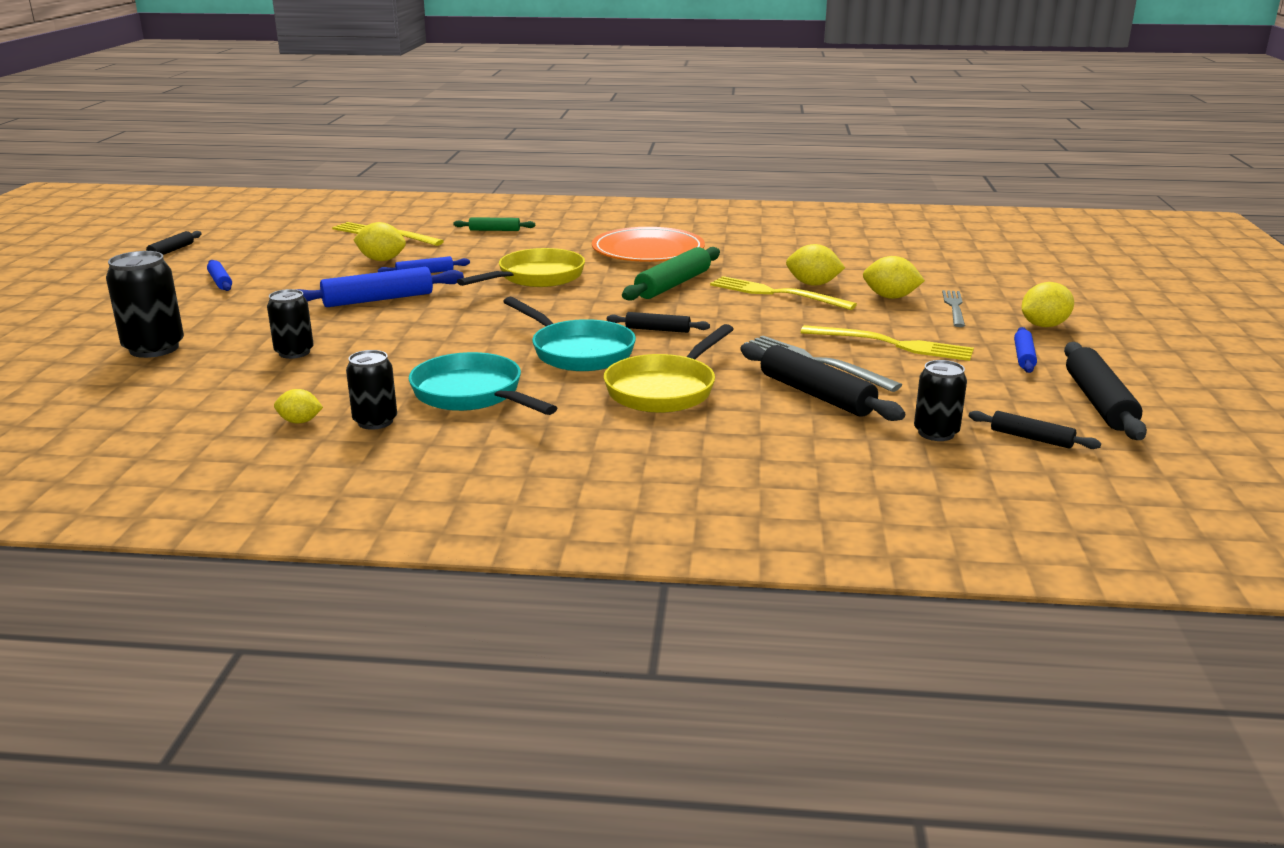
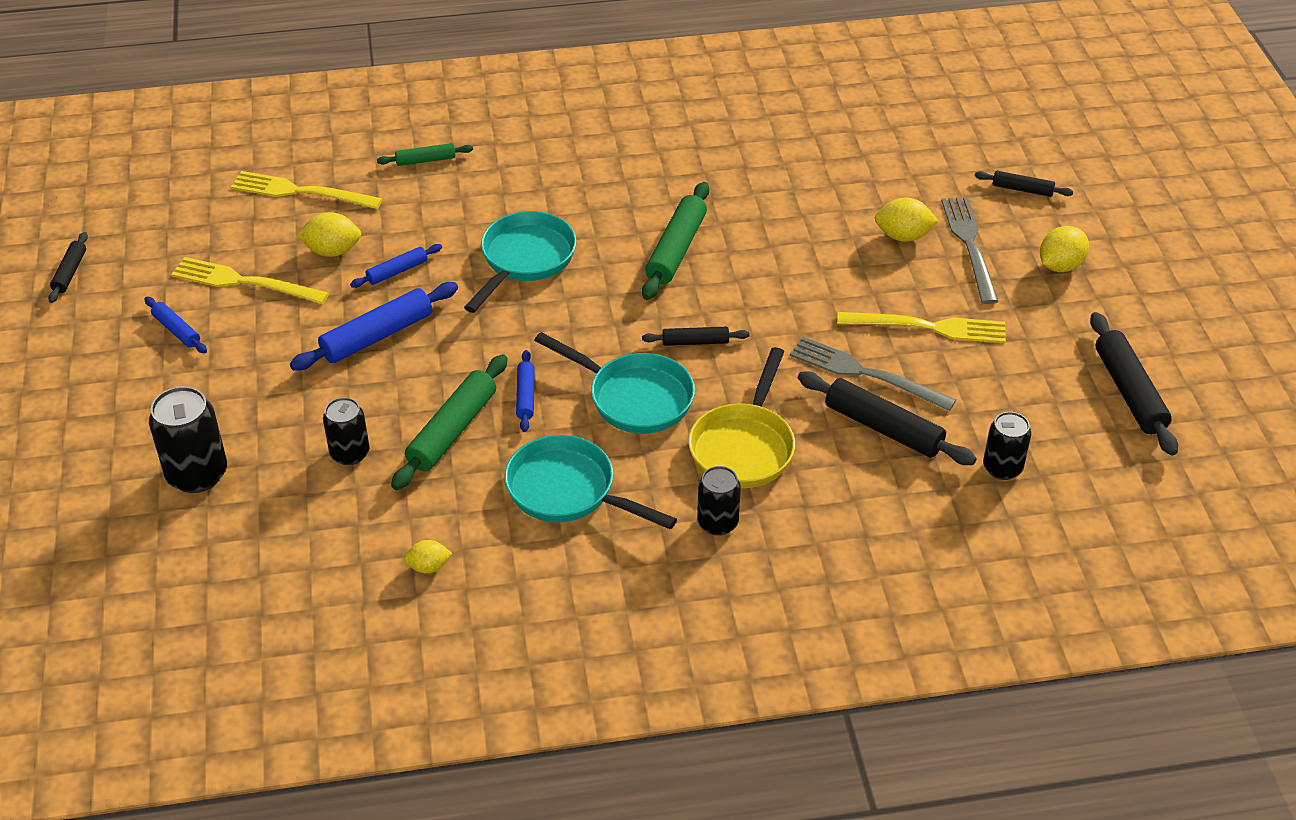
camera: 15 degrees left, 20 degrees up
black can [346,350,397,430] -> black can moved to [697,466,741,536]
yellow pan [457,248,585,287] -> turquoise pan [464,211,576,313]
orange plate [592,227,705,262] -> none
yellow fork [710,276,857,310] -> yellow fork moved to [171,257,329,304]
yellow lemon [786,244,845,286] -> none
grey fork [942,290,965,327] -> grey fork [941,197,998,304], size x1.53
black rolling pin [969,411,1101,449] -> black rolling pin moved to [975,171,1073,197]
blue rolling pin [1014,327,1037,373] -> blue rolling pin moved to [516,350,535,432]
none -> green rolling pin [391,354,508,490]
----------------
• **YOUR INSTRUCTIONS**
Your task is to copy each line of the entries that includes the word "moved".

• **EXPECTED ANSWER**
black can [346,350,397,430] -> black can moved to [697,466,741,536]
yellow fork [710,276,857,310] -> yellow fork moved to [171,257,329,304]
black rolling pin [969,411,1101,449] -> black rolling pin moved to [975,171,1073,197]
blue rolling pin [1014,327,1037,373] -> blue rolling pin moved to [516,350,535,432]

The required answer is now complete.